» PROBLEM DESCRIPTION: Copy out each line of the data that holds the word "white".

» Image change detection data:
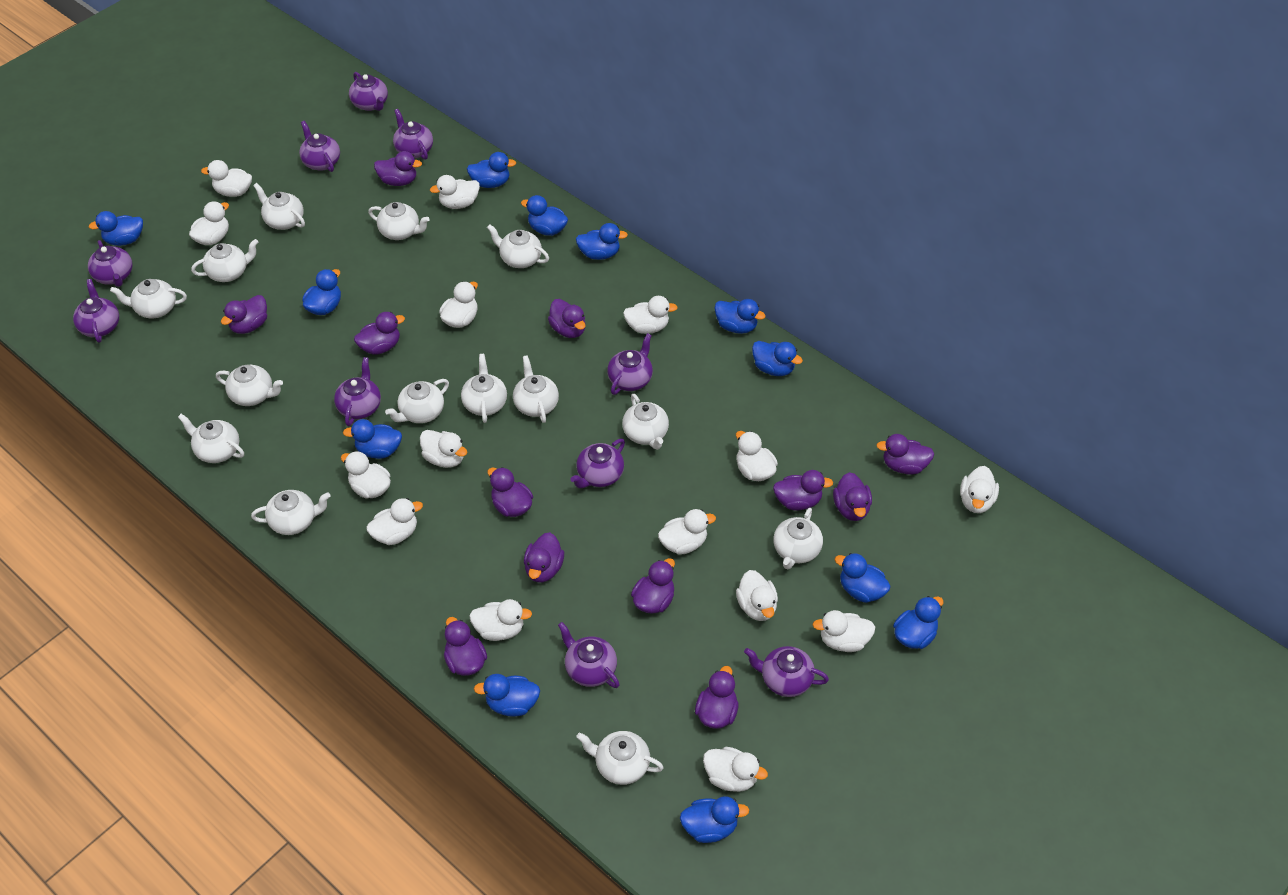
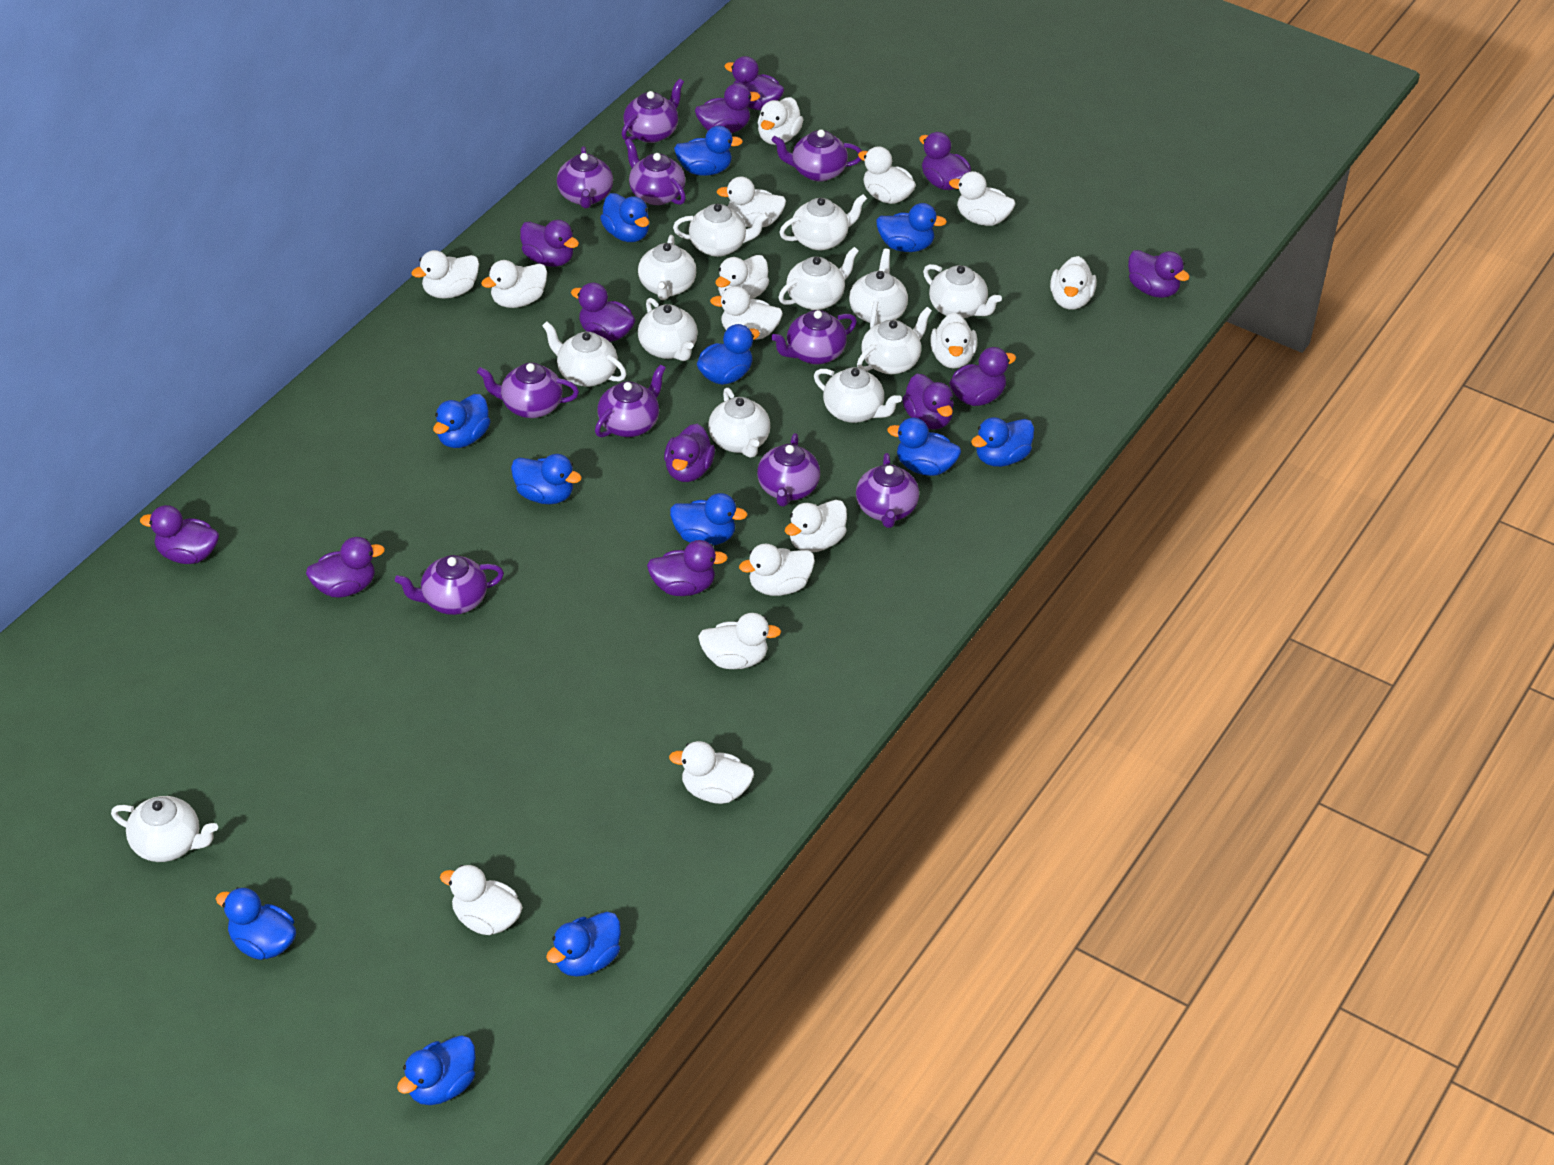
white teapot: 14 -> 12

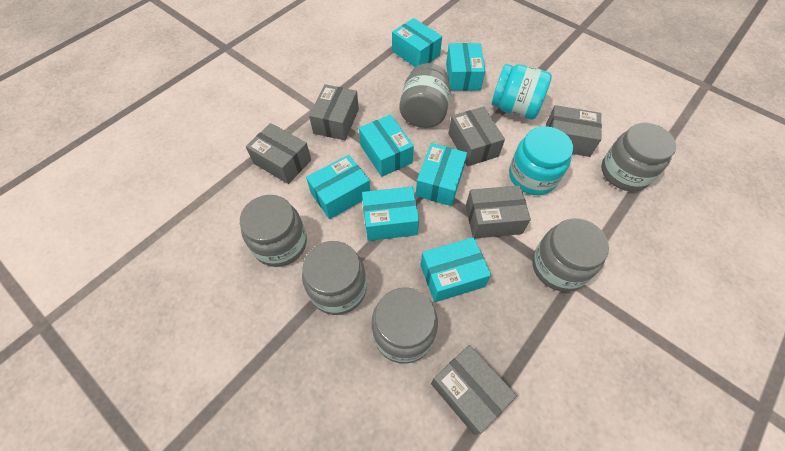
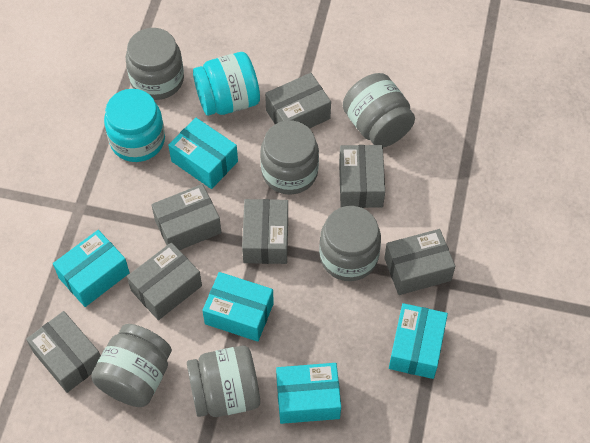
grey box: 6 -> 7
turquoise box: 7 -> 5

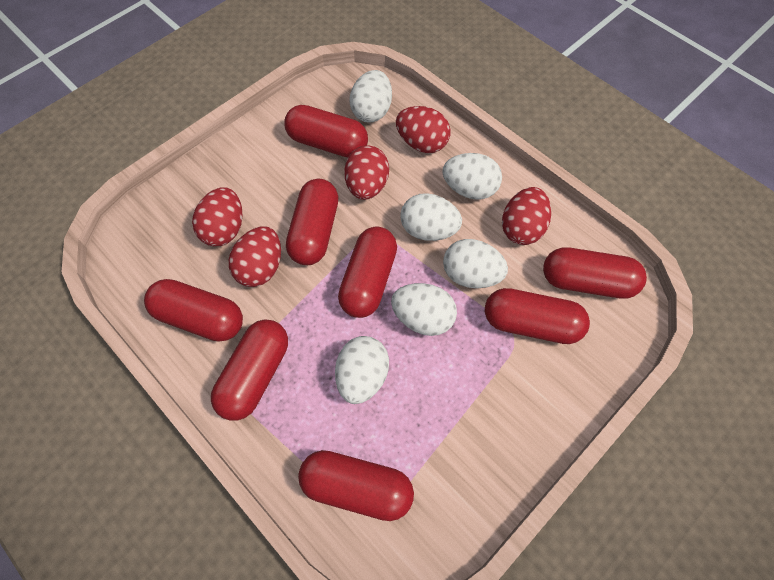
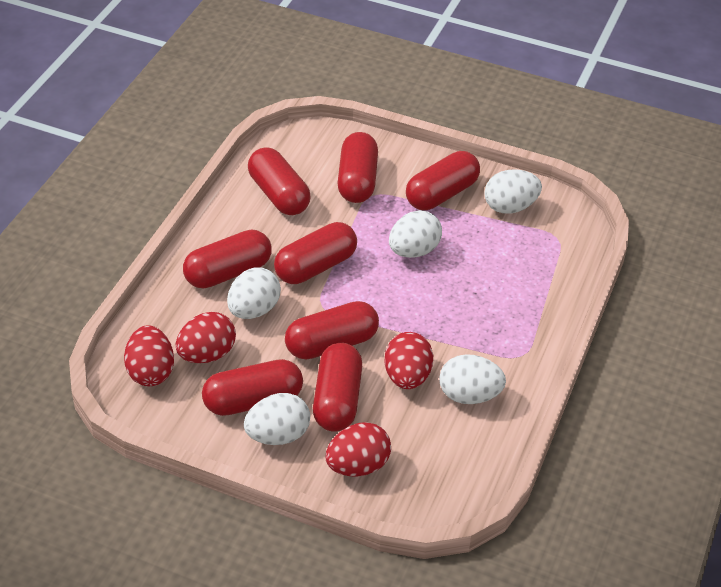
red egg: 5 -> 4
white egg: 6 -> 5

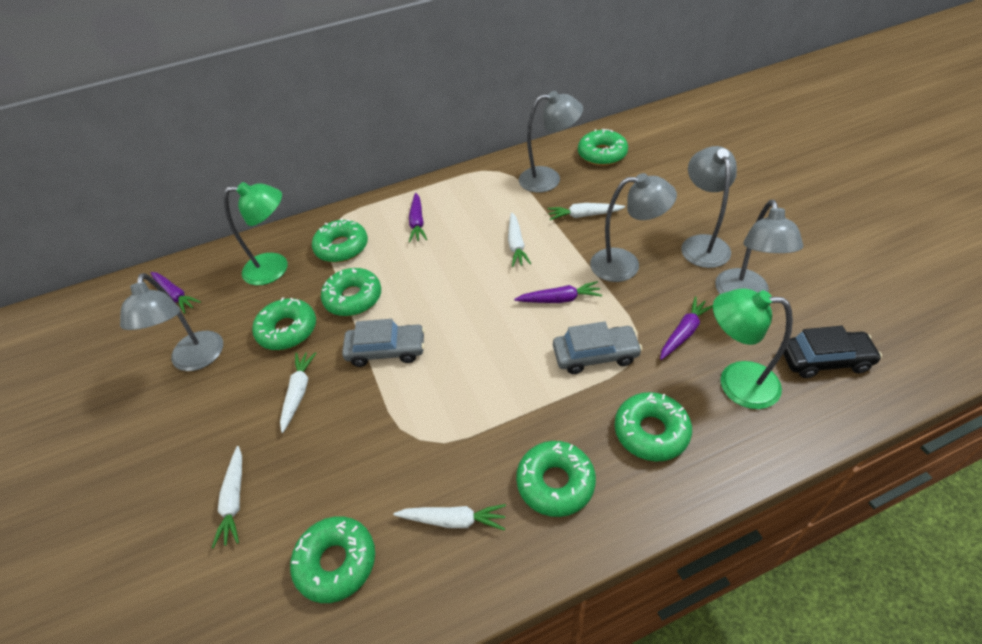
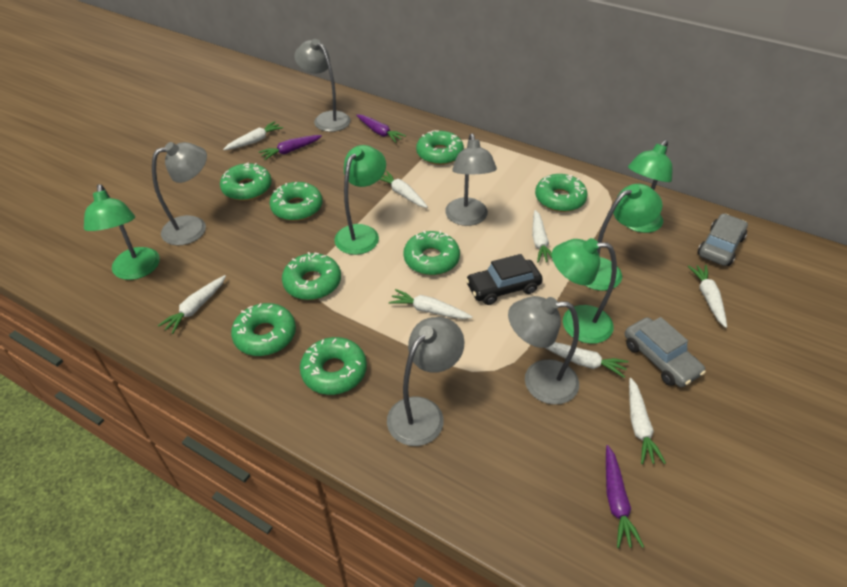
green donut: 7 -> 8
green lamp: 2 -> 5
purple carrot: 4 -> 3
white carrot: 5 -> 8

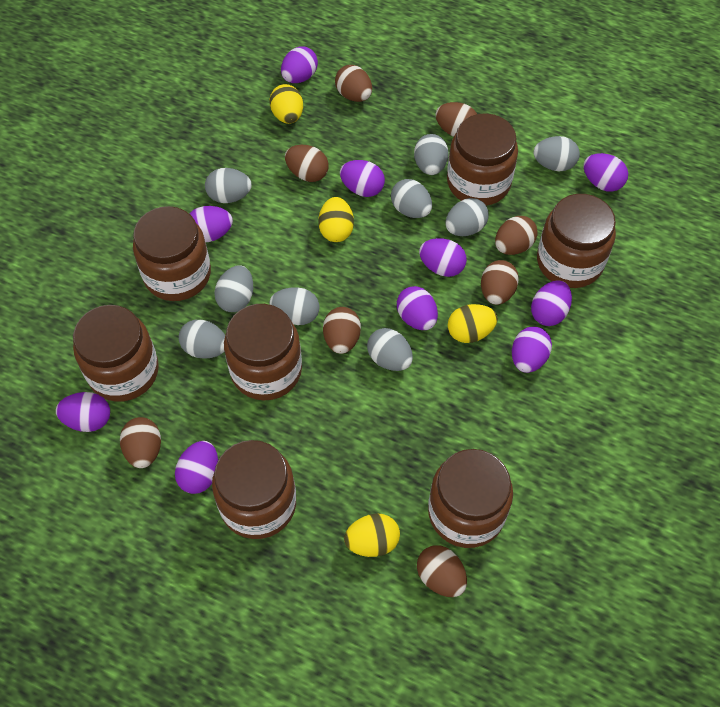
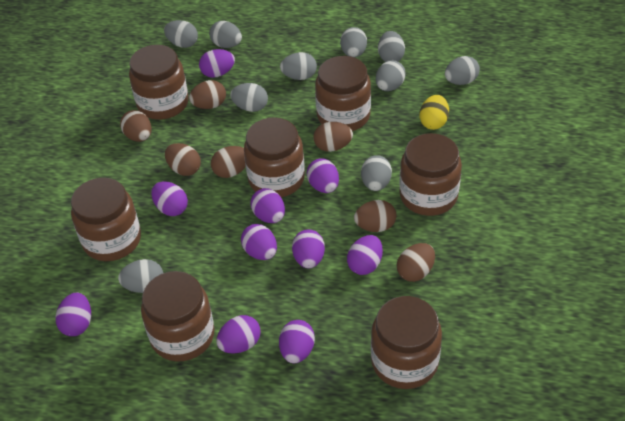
brown egg: 8 -> 7
grey egg: 9 -> 10
yellow egg: 4 -> 1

» RESPONSE BOX:
white teapot: 14 -> 12
white egg: 6 -> 5
white carrot: 5 -> 8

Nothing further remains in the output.